• Task directions
Reproduce the complete set of records exactly. No picture is to appear in the copy.

Aerial scene object inventories
----

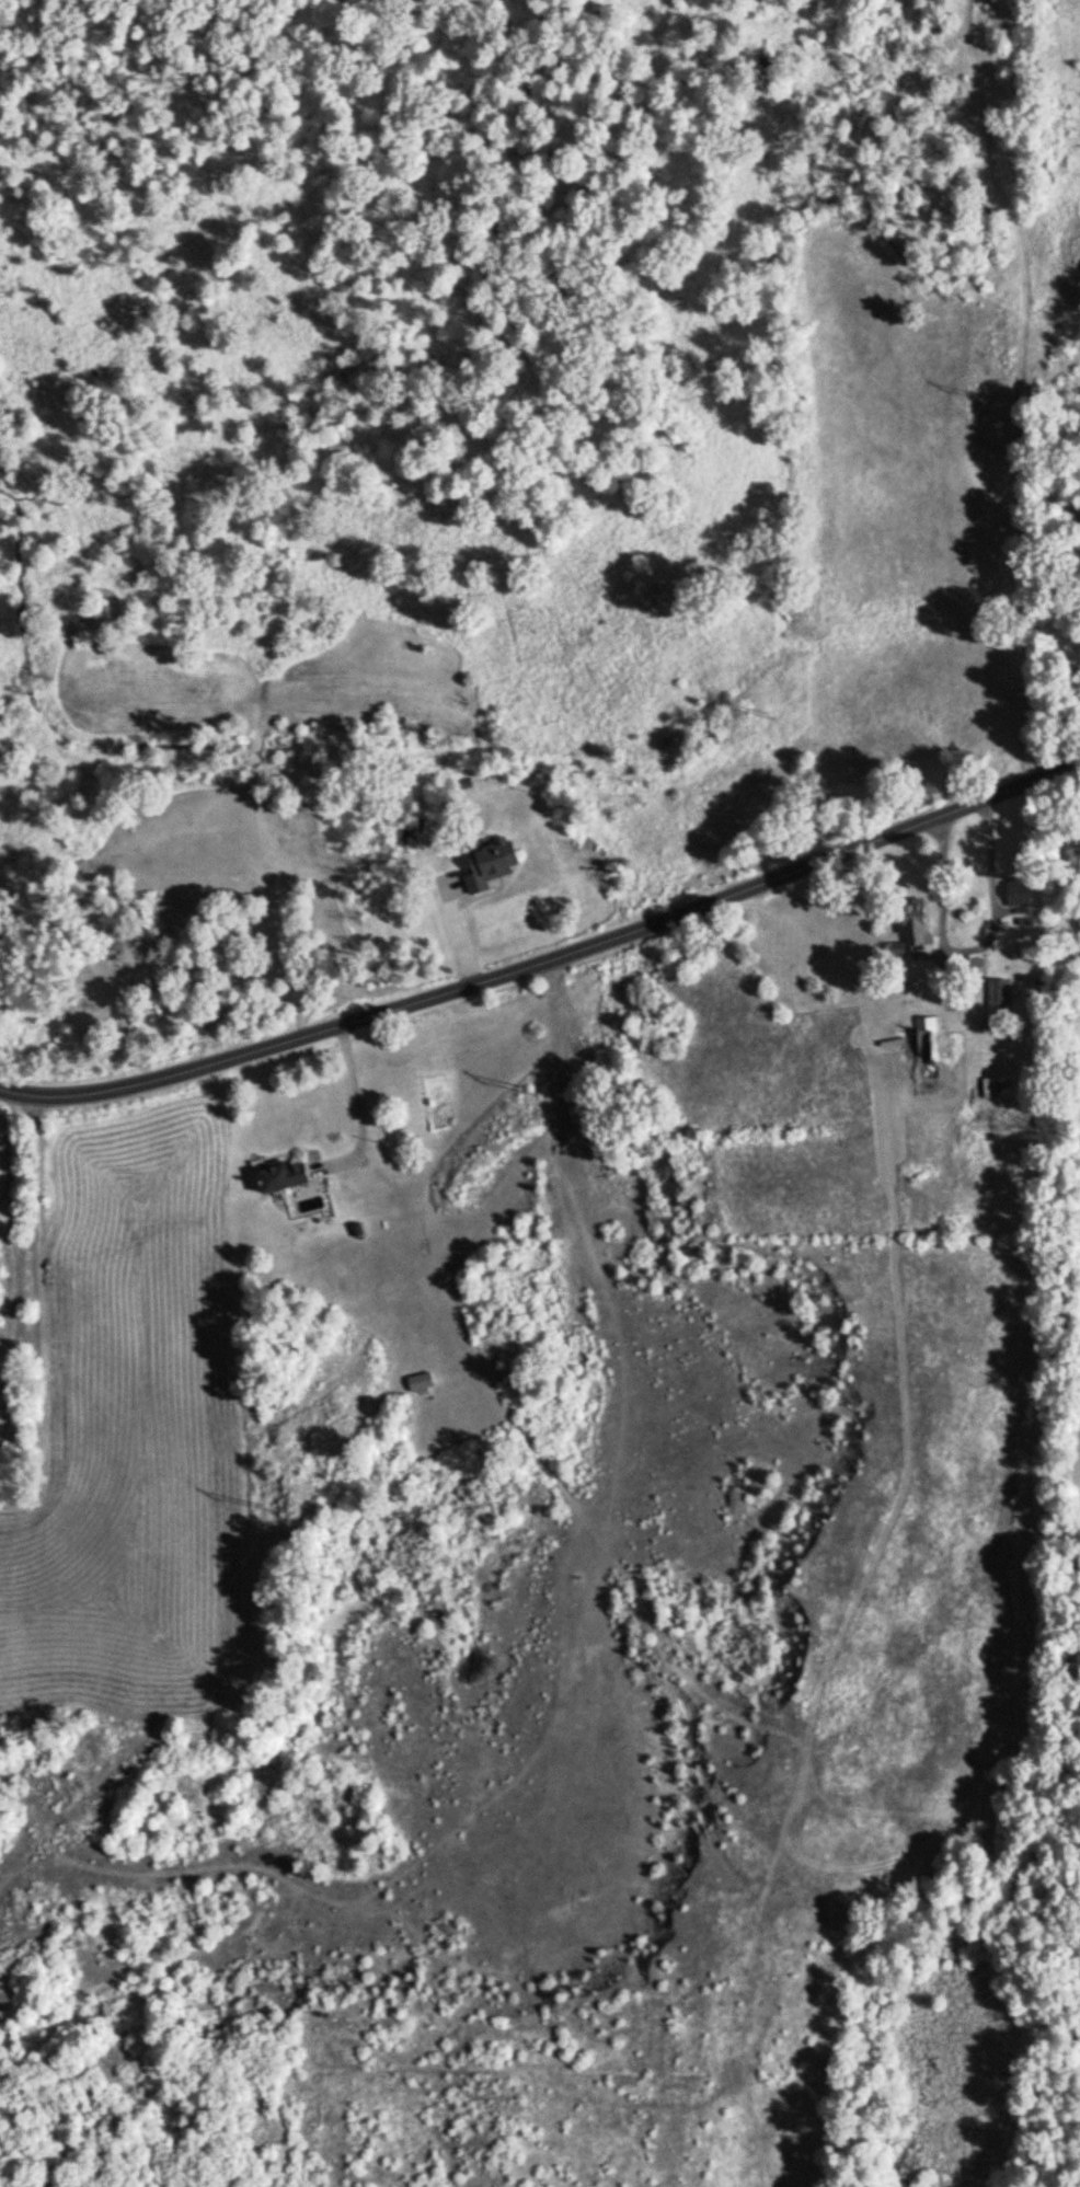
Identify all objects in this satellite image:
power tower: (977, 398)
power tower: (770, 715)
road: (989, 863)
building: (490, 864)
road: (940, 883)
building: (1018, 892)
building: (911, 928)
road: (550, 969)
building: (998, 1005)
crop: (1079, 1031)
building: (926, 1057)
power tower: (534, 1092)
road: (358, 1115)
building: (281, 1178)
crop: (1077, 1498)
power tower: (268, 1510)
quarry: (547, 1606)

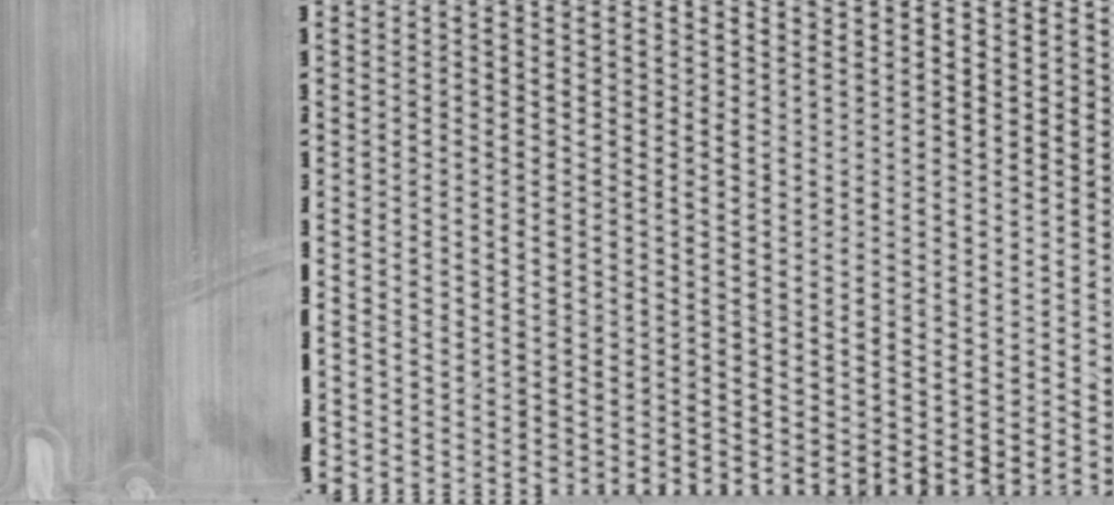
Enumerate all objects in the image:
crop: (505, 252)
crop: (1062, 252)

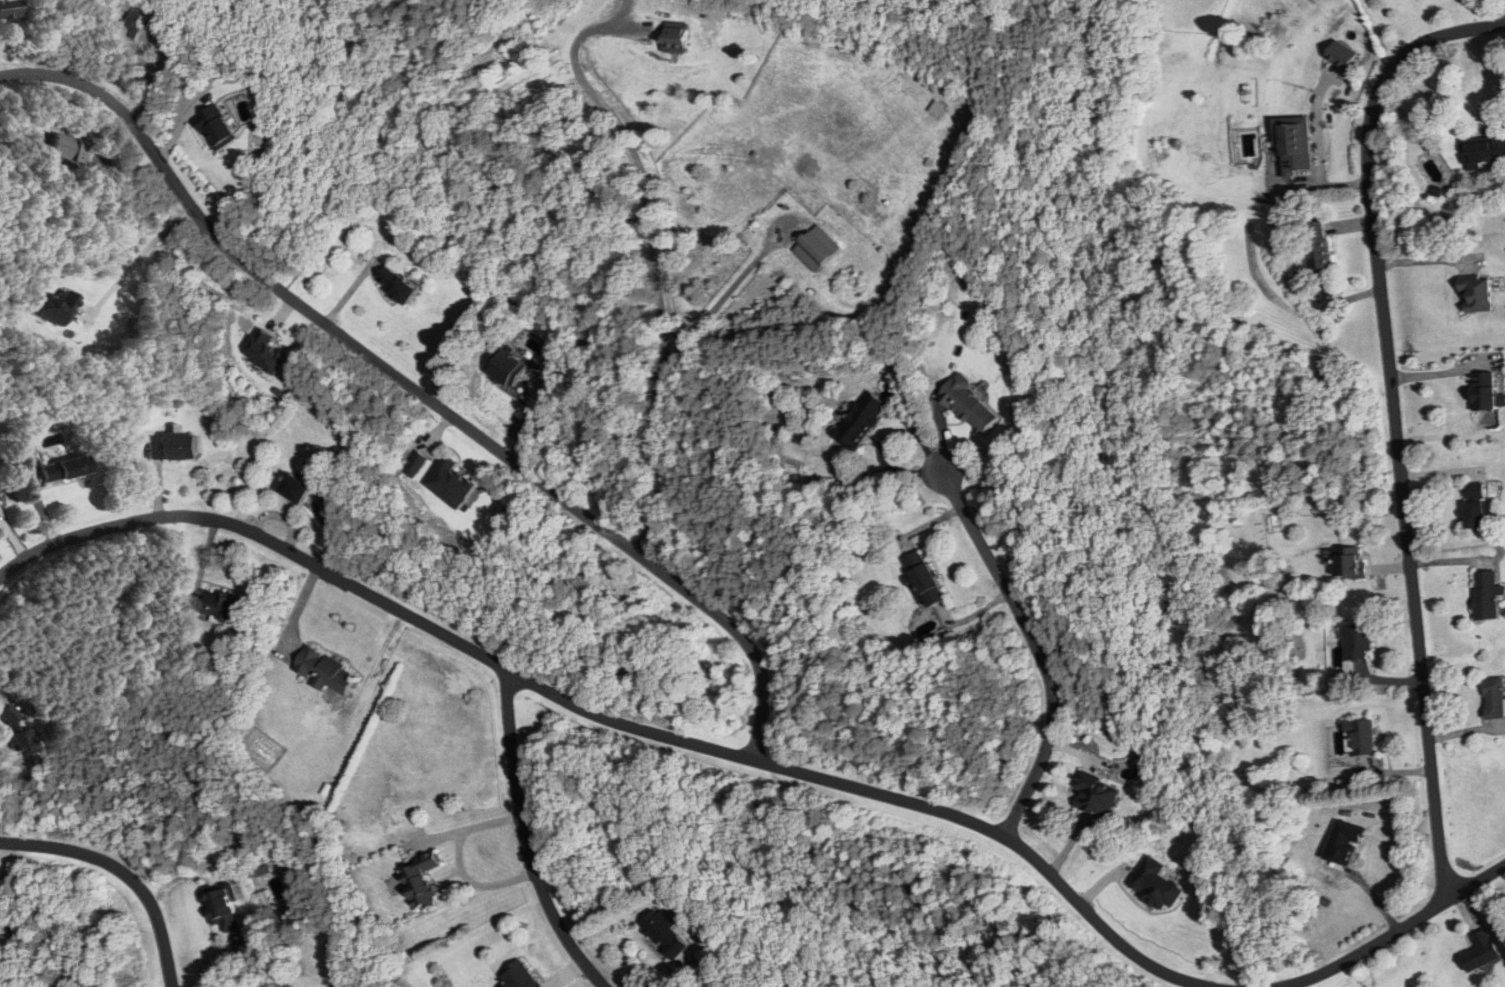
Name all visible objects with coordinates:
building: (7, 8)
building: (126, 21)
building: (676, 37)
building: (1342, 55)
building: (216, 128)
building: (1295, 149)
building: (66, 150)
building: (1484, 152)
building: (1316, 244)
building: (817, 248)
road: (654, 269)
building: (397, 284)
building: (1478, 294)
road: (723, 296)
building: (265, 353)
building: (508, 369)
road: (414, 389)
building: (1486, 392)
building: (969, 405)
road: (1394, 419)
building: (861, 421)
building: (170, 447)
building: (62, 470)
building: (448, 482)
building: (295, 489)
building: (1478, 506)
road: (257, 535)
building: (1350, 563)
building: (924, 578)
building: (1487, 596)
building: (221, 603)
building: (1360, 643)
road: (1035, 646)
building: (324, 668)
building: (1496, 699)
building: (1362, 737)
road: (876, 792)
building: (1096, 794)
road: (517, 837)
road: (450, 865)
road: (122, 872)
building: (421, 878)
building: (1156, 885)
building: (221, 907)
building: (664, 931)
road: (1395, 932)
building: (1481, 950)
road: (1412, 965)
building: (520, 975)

----

• Output of the task
Identify all objects in this satellite image:
power tower: (977, 398)
power tower: (770, 715)
road: (989, 863)
building: (490, 864)
road: (940, 883)
building: (1018, 892)
building: (911, 928)
road: (550, 969)
building: (998, 1005)
crop: (1079, 1031)
building: (926, 1057)
power tower: (534, 1092)
road: (358, 1115)
building: (281, 1178)
crop: (1077, 1498)
power tower: (268, 1510)
quarry: (547, 1606)

Enumerate all objects in the image:
crop: (505, 252)
crop: (1062, 252)

Name all visible objects with coordinates:
building: (7, 8)
building: (126, 21)
building: (676, 37)
building: (1342, 55)
building: (216, 128)
building: (1295, 149)
building: (66, 150)
building: (1484, 152)
building: (1316, 244)
building: (817, 248)
road: (654, 269)
building: (397, 284)
building: (1478, 294)
road: (723, 296)
building: (265, 353)
building: (508, 369)
road: (414, 389)
building: (1486, 392)
building: (969, 405)
road: (1394, 419)
building: (861, 421)
building: (170, 447)
building: (62, 470)
building: (448, 482)
building: (295, 489)
building: (1478, 506)
road: (257, 535)
building: (1350, 563)
building: (924, 578)
building: (1487, 596)
building: (221, 603)
building: (1360, 643)
road: (1035, 646)
building: (324, 668)
building: (1496, 699)
building: (1362, 737)
road: (876, 792)
building: (1096, 794)
road: (517, 837)
road: (450, 865)
road: (122, 872)
building: (421, 878)
building: (1156, 885)
building: (221, 907)
building: (664, 931)
road: (1395, 932)
building: (1481, 950)
road: (1412, 965)
building: (520, 975)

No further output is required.